▶ _YOUR TASK_:
Tally how many lines in the data hold the word "added", and give the result with no other text.

▶ _MATERIAL PROVIDED_:

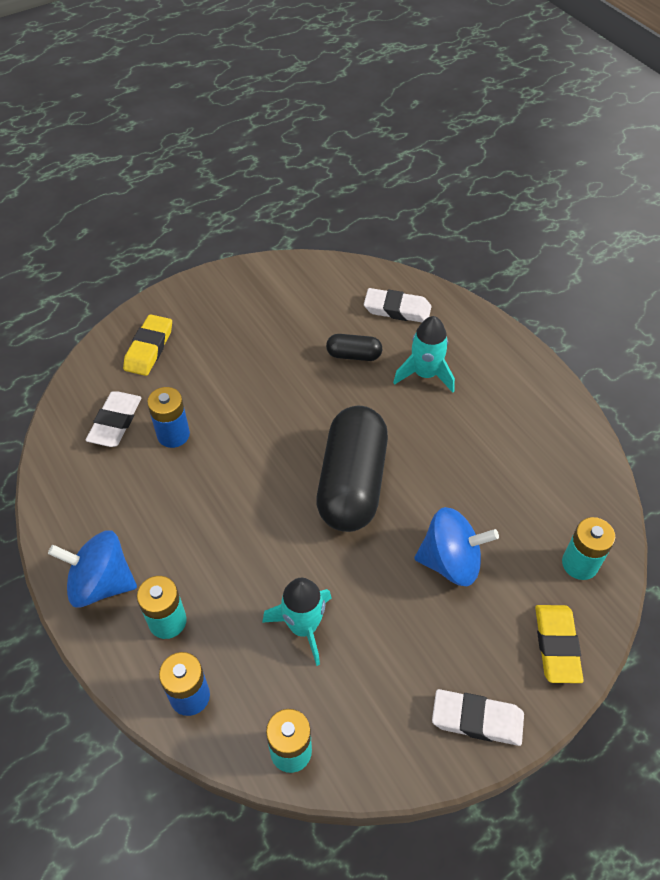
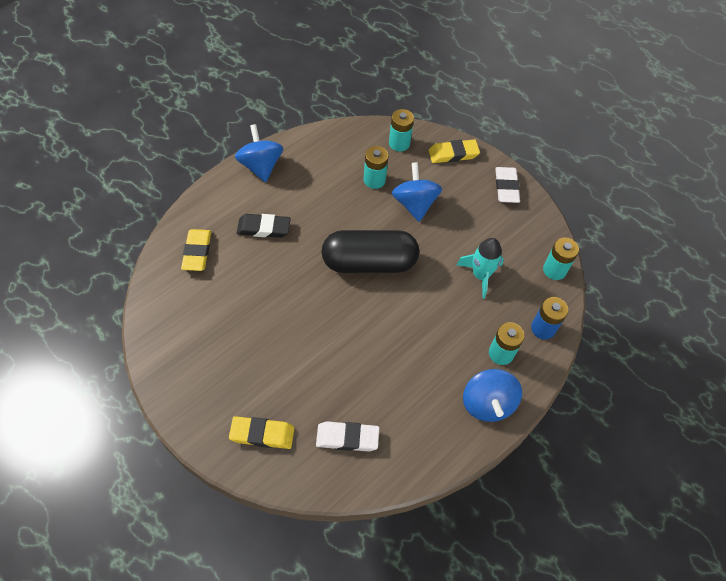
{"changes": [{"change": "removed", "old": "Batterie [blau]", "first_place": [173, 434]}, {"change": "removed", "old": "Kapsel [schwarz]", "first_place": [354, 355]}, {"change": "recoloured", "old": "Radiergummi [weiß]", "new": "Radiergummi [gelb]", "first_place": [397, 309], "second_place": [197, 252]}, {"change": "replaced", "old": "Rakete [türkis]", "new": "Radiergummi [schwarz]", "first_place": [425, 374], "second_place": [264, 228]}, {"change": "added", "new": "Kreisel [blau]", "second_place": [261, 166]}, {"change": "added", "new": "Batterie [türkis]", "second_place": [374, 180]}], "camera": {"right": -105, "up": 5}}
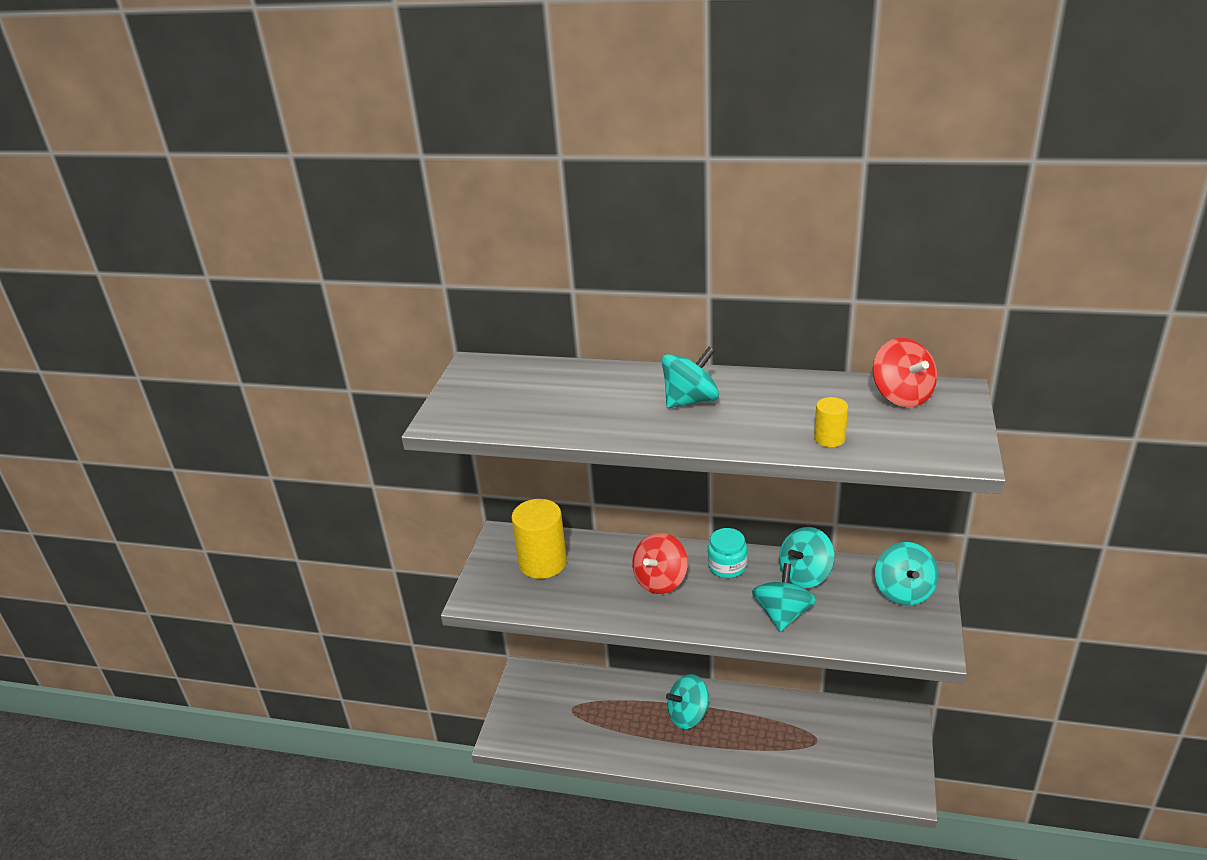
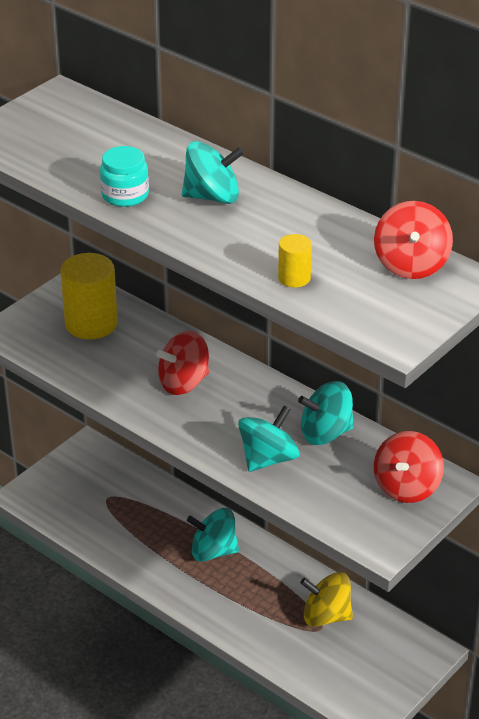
{"changes": [{"change": "moved", "old": "Einmachglas [türkis]", "first_place": [727, 566], "second_place": [125, 195]}, {"change": "recoloured", "old": "Kreisel [türkis]", "new": "Kreisel [rot]", "first_place": [904, 591], "second_place": [406, 487]}, {"change": "added", "new": "Kreisel [gelb]", "second_place": [326, 616]}], "camera": {"right": 25, "up": 5}}
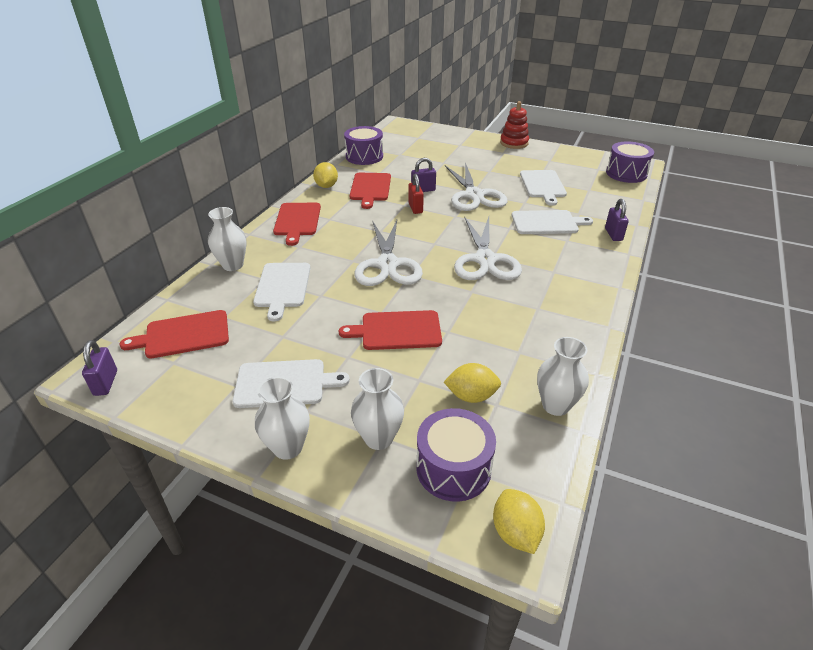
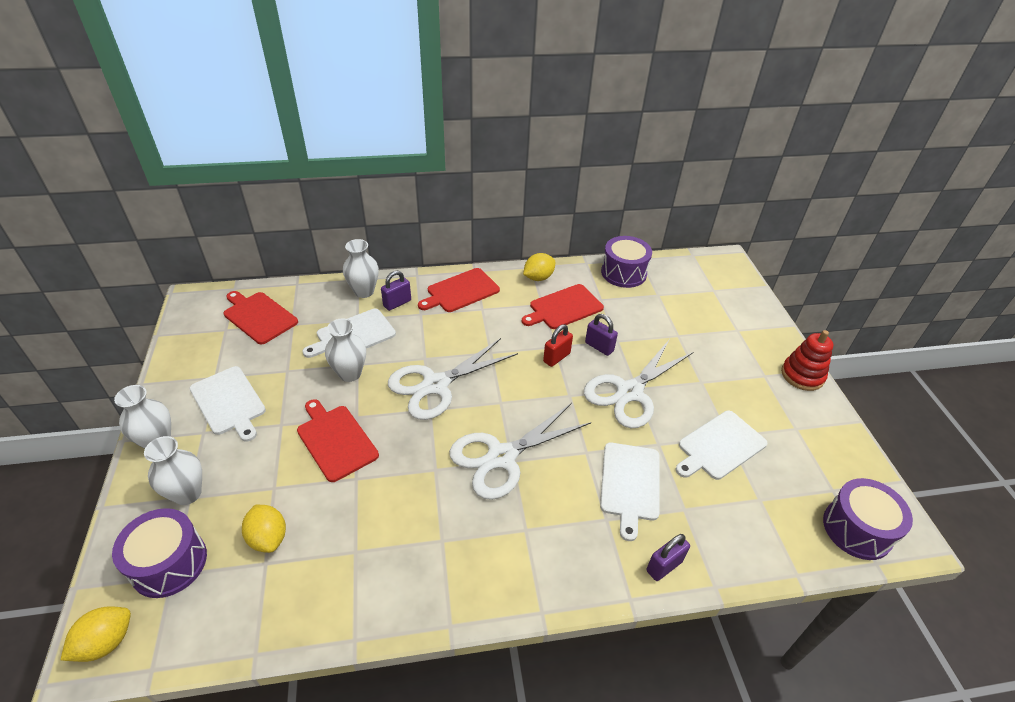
{"changes": [{"change": "moved", "old": "Vorhängeschloss [lila]", "first_place": [106, 383], "second_place": [397, 303]}, {"change": "turned", "old": "Schneidebrett [weiß]", "first_place": [547, 223], "second_place": [630, 484], "degrees": 45}, {"change": "moved", "old": "Vase [weiß]", "first_place": [555, 405], "second_place": [350, 373]}], "camera": {"right": 55, "up": 5}}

▶ _ANSWER SPACE_:
2